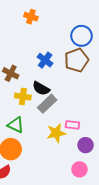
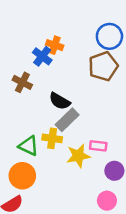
orange cross: (31, 17) -> (55, 45), moved
blue cross: (45, 60) -> (42, 56), moved
yellow cross: (23, 97) -> (52, 138), moved

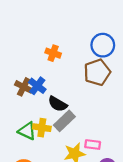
blue cross: (42, 56) -> (37, 86), moved
yellow cross: (52, 138) -> (42, 128), moved
green triangle: (29, 146) -> (27, 131), moved

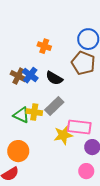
brown pentagon: (97, 72) -> (83, 63), turned -30
black semicircle: (58, 104) -> (54, 78), moved
pink rectangle: (93, 145) -> (79, 127), size x1.6

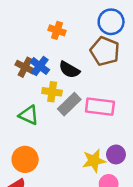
yellow cross: (34, 112) -> (52, 92), moved
pink rectangle: (79, 127) -> (100, 107), moved
yellow star: (63, 135) -> (94, 161), moved

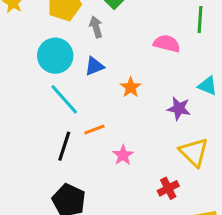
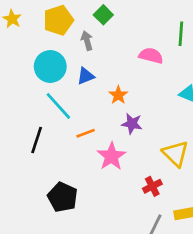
purple star: (179, 108) -> (132, 124), moved
black line: (64, 146) -> (37, 140), moved
pink star: (123, 155) -> (111, 156), size x1.5

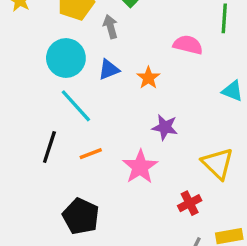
orange star: (118, 95) -> (148, 78), moved
orange line: (86, 133) -> (91, 154), moved

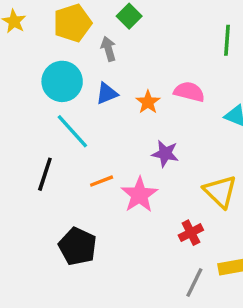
pink semicircle: (188, 45) -> (189, 92), moved
orange line: (91, 154) -> (102, 181), moved

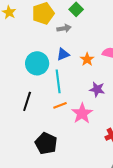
gray arrow: (108, 49) -> (64, 28), turned 96
cyan circle: (62, 81) -> (37, 63), moved
cyan line: (72, 131) -> (58, 81), moved, turned 35

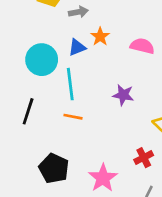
orange star: (87, 59) -> (100, 36), moved
orange line: (60, 105) -> (73, 117), turned 32
pink star: (82, 113) -> (103, 178), moved

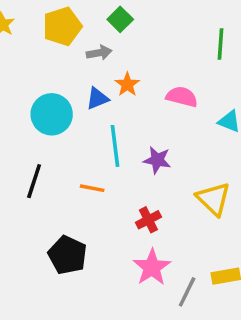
cyan line: (70, 84) -> (115, 146), moved
red cross: (144, 158) -> (148, 220), moved
pink star: (103, 178) -> (152, 267), moved

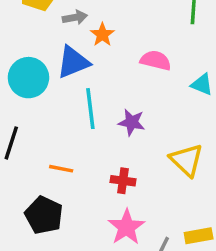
orange star: (127, 84) -> (102, 35), moved
blue triangle: (97, 98) -> (73, 62), size x1.5
orange line: (92, 188) -> (61, 169), moved
red cross: (148, 220) -> (123, 181), turned 35

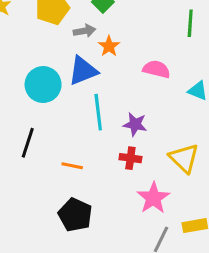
red cross: (123, 181) -> (130, 158), moved
black pentagon: (44, 215) -> (75, 215), moved
pink star: (126, 227) -> (153, 198), moved

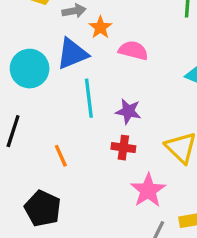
pink semicircle: (156, 69) -> (133, 50), moved
orange line: (72, 166) -> (61, 156), turned 55
black pentagon: (75, 215) -> (43, 208), moved

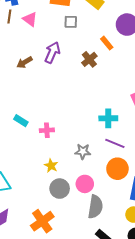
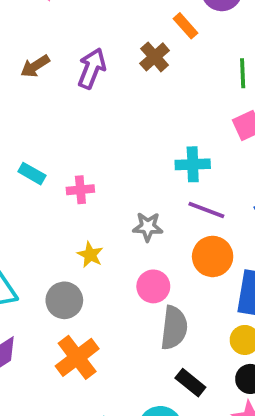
purple arrow: (52, 53) -> (92, 68), moved
gray circle: (60, 189) -> (64, 300), moved

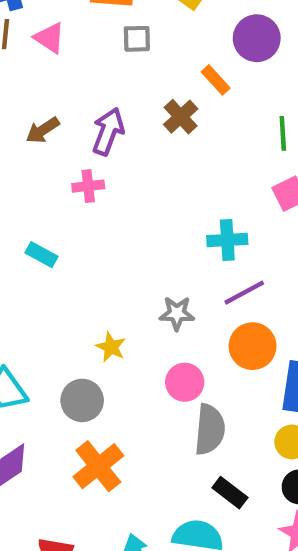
pink cross: (80, 190) -> (88, 186), moved
purple line: (206, 210) -> (244, 293), turned -48

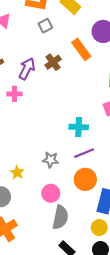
gray square: (137, 39) -> (45, 26), turned -32
orange rectangle: (216, 80) -> (81, 49), size x1.5
brown cross: (181, 117) -> (53, 62), moved

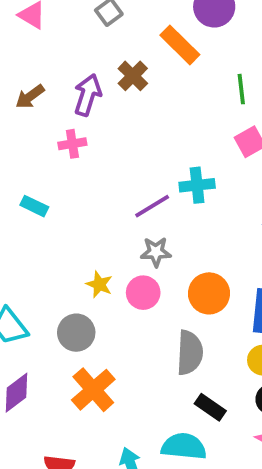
purple line: (84, 153) -> (152, 206), moved
orange circle: (85, 179) -> (209, 293), moved
pink circle: (51, 193) -> (143, 293), moved

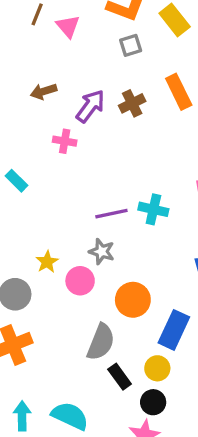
black rectangle: (210, 407) -> (120, 377), moved

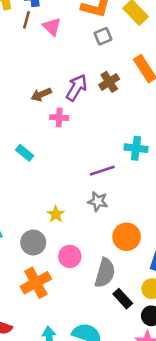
brown arrow: (44, 91) -> (41, 94), moved
cyan cross: (153, 209) -> (136, 148), moved
pink circle: (80, 281) -> (70, 256), moved

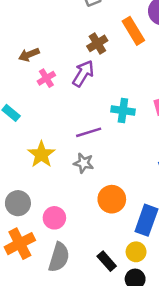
purple arrow: (77, 88) -> (83, 73), moved
pink cross: (59, 118) -> (46, 78), turned -36
yellow star: (56, 214) -> (41, 154), moved, size x1.5
gray semicircle: (105, 273) -> (59, 257), moved

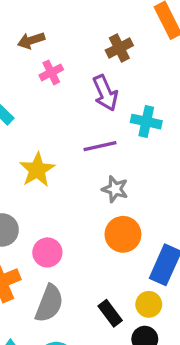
brown cross: (97, 43) -> (119, 48), moved
purple arrow: (83, 73) -> (105, 93), moved, turned 120
gray star: (84, 163) -> (115, 189), moved

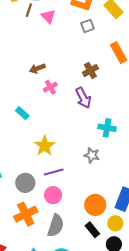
cyan cross: (146, 122) -> (107, 128), moved
purple line: (100, 146) -> (54, 172), moved
orange circle: (123, 234) -> (95, 205), moved

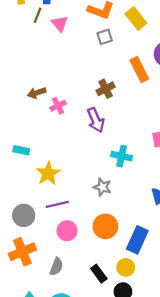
brown arrow: (37, 68) -> (37, 93), moved
cyan rectangle: (22, 113) -> (21, 150), moved, turned -32
pink circle: (53, 195) -> (67, 231), moved
orange circle: (95, 205) -> (105, 226), moved
gray semicircle: (56, 226) -> (56, 267), size x0.7

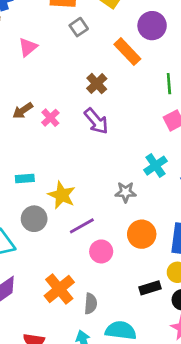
pink triangle: (60, 24) -> (28, 47), moved, turned 48
cyan cross: (122, 156) -> (156, 166), moved, turned -30
gray circle: (24, 215) -> (34, 219), moved
gray semicircle: (56, 267) -> (91, 304), moved
black rectangle: (99, 274) -> (150, 288), turned -54

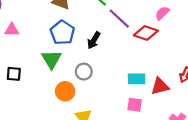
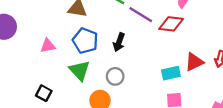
pink triangle: (12, 30) -> (48, 46), moved
black square: (14, 74) -> (44, 93), turned 35
red triangle: (160, 86) -> (194, 62), moved

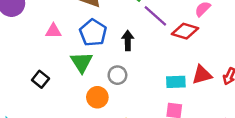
black arrow: (119, 42) -> (128, 40), turned 150

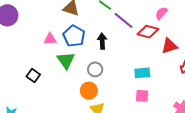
pink triangle: (53, 31) -> (50, 39), moved
red triangle: (202, 75) -> (169, 46), moved
orange circle: (97, 97) -> (89, 91), moved

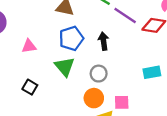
blue pentagon: (74, 36) -> (71, 38), turned 30
pink triangle: (50, 39) -> (29, 46), moved
pink square: (142, 96) -> (122, 102), moved

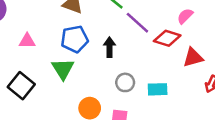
gray circle: (99, 74) -> (125, 82), moved
black square: (30, 87) -> (21, 86), size x1.5

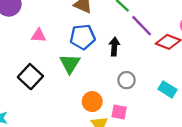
cyan rectangle: (158, 89) -> (168, 89), moved, turned 30

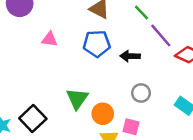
black arrow: (114, 47) -> (130, 56), turned -96
green triangle: (70, 64) -> (77, 99), moved
black square: (30, 77) -> (33, 119), moved

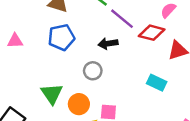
black arrow: (130, 56) -> (108, 44), moved
gray circle: (141, 93) -> (93, 71), moved

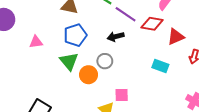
green triangle: (52, 94) -> (69, 61), moved
orange circle: (79, 104) -> (89, 75), moved

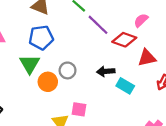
black arrow: (116, 37) -> (106, 71), moved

◇ ◇ ◇

## ASSIGNED TASK
Extract from the material above the stretch running from the line containing "black pentagon: (75, 215) -> (43, 208), moved" through the line containing "purple line: (84, 153) -> (152, 206), moved". Keep the text exact and the pictures out.

## OUTPUT BELOW
black pentagon: (75, 215) -> (43, 208), moved

purple arrow: (52, 53) -> (92, 68), moved
gray circle: (60, 189) -> (64, 300), moved

pink cross: (80, 190) -> (88, 186), moved
purple line: (206, 210) -> (244, 293), turned -48

gray square: (137, 39) -> (45, 26), turned -32
orange rectangle: (216, 80) -> (81, 49), size x1.5
brown cross: (181, 117) -> (53, 62), moved

purple line: (84, 153) -> (152, 206), moved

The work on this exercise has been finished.